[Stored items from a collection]
*-*-*

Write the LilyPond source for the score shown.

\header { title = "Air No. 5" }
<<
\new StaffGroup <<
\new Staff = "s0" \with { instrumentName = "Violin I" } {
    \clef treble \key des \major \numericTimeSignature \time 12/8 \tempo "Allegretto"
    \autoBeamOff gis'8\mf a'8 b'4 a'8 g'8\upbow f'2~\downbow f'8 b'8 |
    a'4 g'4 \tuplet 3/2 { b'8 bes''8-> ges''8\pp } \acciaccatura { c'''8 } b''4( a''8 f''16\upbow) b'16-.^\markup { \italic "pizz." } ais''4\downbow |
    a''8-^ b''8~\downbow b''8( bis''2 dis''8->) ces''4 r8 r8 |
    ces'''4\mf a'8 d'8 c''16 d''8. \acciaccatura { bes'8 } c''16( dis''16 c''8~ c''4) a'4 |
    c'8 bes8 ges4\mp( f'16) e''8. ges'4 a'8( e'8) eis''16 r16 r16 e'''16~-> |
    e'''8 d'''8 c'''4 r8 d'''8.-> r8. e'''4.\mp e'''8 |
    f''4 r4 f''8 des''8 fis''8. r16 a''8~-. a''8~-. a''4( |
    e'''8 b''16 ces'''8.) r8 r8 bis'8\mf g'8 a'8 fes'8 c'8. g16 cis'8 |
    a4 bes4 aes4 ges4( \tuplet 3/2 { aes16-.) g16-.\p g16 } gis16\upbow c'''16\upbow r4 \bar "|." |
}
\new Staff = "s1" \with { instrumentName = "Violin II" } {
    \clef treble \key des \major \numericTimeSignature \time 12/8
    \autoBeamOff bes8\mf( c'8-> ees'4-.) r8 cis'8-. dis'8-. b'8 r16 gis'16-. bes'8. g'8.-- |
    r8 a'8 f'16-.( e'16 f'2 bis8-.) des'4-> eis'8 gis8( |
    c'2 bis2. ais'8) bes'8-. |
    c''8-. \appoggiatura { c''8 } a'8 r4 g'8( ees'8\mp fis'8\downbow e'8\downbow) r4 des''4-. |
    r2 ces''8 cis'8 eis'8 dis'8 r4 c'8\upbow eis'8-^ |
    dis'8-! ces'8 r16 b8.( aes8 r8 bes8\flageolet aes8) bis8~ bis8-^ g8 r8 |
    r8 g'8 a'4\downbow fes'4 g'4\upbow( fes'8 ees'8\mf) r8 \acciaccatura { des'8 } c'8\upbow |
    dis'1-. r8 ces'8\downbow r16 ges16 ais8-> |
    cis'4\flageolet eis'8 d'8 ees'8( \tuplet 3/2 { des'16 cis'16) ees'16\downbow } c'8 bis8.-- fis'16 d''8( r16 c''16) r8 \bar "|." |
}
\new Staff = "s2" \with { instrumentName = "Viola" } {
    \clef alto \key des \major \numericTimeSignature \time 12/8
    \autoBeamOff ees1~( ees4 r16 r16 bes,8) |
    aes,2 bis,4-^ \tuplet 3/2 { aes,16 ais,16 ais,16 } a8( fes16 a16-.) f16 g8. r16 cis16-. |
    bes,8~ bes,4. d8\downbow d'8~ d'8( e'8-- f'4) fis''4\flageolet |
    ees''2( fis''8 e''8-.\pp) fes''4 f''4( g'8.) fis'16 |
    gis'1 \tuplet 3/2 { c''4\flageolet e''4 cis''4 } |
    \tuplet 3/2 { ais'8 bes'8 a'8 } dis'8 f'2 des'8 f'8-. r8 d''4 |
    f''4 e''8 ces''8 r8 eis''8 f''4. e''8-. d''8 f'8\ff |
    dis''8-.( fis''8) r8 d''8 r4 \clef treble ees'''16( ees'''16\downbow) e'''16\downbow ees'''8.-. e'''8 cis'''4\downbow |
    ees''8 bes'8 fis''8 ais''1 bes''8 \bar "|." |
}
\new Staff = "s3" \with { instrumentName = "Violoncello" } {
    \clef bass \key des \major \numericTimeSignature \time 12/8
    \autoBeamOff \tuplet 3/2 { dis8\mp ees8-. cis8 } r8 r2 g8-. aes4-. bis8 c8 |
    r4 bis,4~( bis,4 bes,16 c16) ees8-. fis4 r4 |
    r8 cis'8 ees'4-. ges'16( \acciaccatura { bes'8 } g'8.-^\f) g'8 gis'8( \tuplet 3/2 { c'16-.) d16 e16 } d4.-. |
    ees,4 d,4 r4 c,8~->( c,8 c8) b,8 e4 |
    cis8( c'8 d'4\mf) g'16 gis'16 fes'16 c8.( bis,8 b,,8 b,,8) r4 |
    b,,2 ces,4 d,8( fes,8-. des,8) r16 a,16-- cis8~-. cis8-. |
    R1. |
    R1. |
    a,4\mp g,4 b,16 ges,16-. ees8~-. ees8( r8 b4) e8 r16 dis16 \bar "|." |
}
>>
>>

*-*-*

● **Task goal**
Return each line of the material that contains the string "acciaccatura".

● **Problem solution**
    a'4 g'4 \tuplet 3/2 { b'8 bes''8-> ges''8\pp } \acciaccatura { c'''8 } b''4( a''8 f''16\upbow) b'16-.^\markup { \italic "pizz." } ais''4\downbow |
    ces'''4\mf a'8 d'8 c''16 d''8. \acciaccatura { bes'8 } c''16( dis''16 c''8~ c''4) a'4 |
    r8 g'8 a'4\downbow fes'4 g'4\upbow( fes'8 ees'8\mf) r8 \acciaccatura { des'8 } c'8\upbow |
    r8 cis'8 ees'4-. ges'16( \acciaccatura { bes'8 } g'8.-^\f) g'8 gis'8( \tuplet 3/2 { c'16-.) d16 e16 } d4.-. |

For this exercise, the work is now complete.